What the task requires: All that is needed is the line containing "resize: wallet (orange)" together with each line after it, transcribed exactly to the end of the records.

Material supplied:
====================

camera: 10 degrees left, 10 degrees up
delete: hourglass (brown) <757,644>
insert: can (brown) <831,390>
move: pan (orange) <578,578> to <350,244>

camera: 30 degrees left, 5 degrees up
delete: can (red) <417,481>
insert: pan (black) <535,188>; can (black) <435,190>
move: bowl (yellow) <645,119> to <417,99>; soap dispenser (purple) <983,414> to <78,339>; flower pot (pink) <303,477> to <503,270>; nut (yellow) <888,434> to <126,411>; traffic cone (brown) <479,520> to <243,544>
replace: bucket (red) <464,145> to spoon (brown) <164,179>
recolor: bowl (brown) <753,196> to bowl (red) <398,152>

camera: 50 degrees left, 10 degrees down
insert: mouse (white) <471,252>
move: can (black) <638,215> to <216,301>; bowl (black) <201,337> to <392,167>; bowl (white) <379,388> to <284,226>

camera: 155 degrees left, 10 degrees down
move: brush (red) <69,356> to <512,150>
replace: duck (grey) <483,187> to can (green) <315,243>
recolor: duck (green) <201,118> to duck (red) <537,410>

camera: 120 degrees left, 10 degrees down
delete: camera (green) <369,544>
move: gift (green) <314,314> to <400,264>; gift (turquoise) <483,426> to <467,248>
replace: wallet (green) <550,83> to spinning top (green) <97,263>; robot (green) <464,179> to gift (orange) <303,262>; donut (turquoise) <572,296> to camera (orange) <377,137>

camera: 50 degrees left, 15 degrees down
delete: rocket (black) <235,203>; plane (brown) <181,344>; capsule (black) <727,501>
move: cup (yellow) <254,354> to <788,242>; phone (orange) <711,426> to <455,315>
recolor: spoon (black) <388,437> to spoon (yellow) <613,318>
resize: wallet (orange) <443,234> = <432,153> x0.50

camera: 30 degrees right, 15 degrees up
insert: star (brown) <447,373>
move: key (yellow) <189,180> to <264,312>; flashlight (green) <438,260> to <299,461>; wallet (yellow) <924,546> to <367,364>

====================

Output:
resize: wallet (orange) <443,234> = <432,153> x0.50

camera: 30 degrees right, 15 degrees up
insert: star (brown) <447,373>
move: key (yellow) <189,180> to <264,312>; flashlight (green) <438,260> to <299,461>; wallet (yellow) <924,546> to <367,364>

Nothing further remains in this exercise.